======== Data below ========

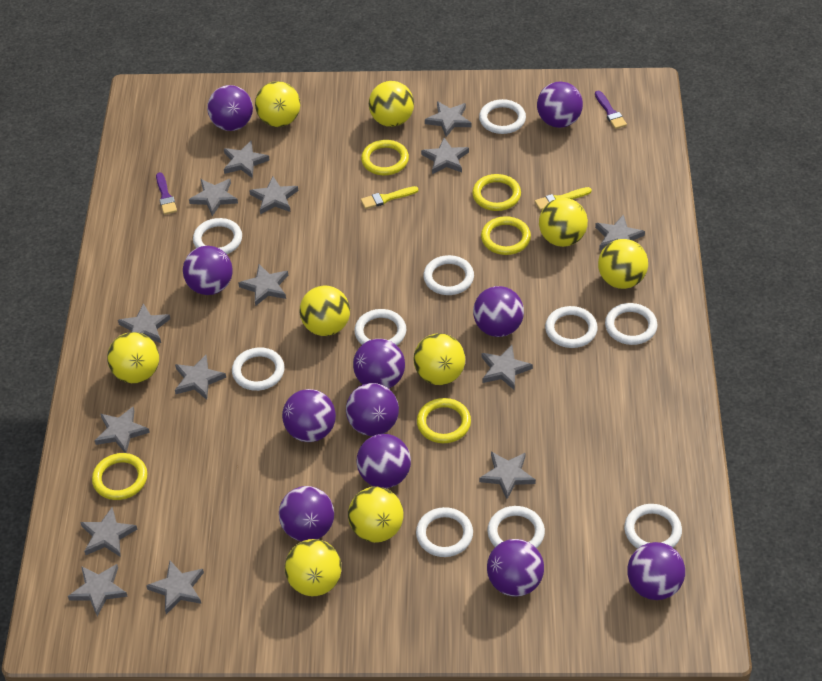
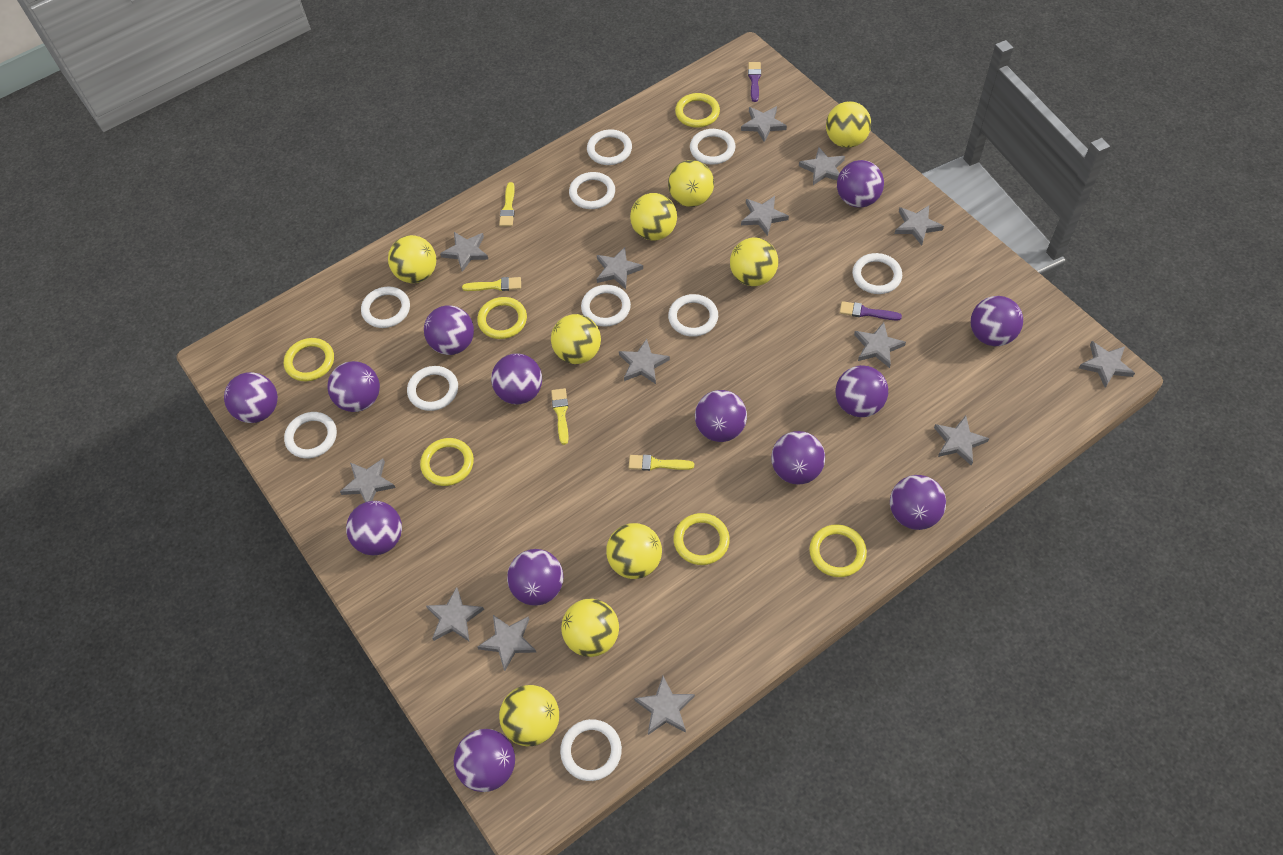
grey star: 15 -> 14
purple ball: 11 -> 13
yellow brush: 2 -> 4
yellow ring: 5 -> 6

========

### [Work request]
Since the listing holds pictures, return everything else in it exactly and omit those.

### [Worked solution]
grey star: 15 -> 14
purple ball: 11 -> 13
yellow brush: 2 -> 4
yellow ring: 5 -> 6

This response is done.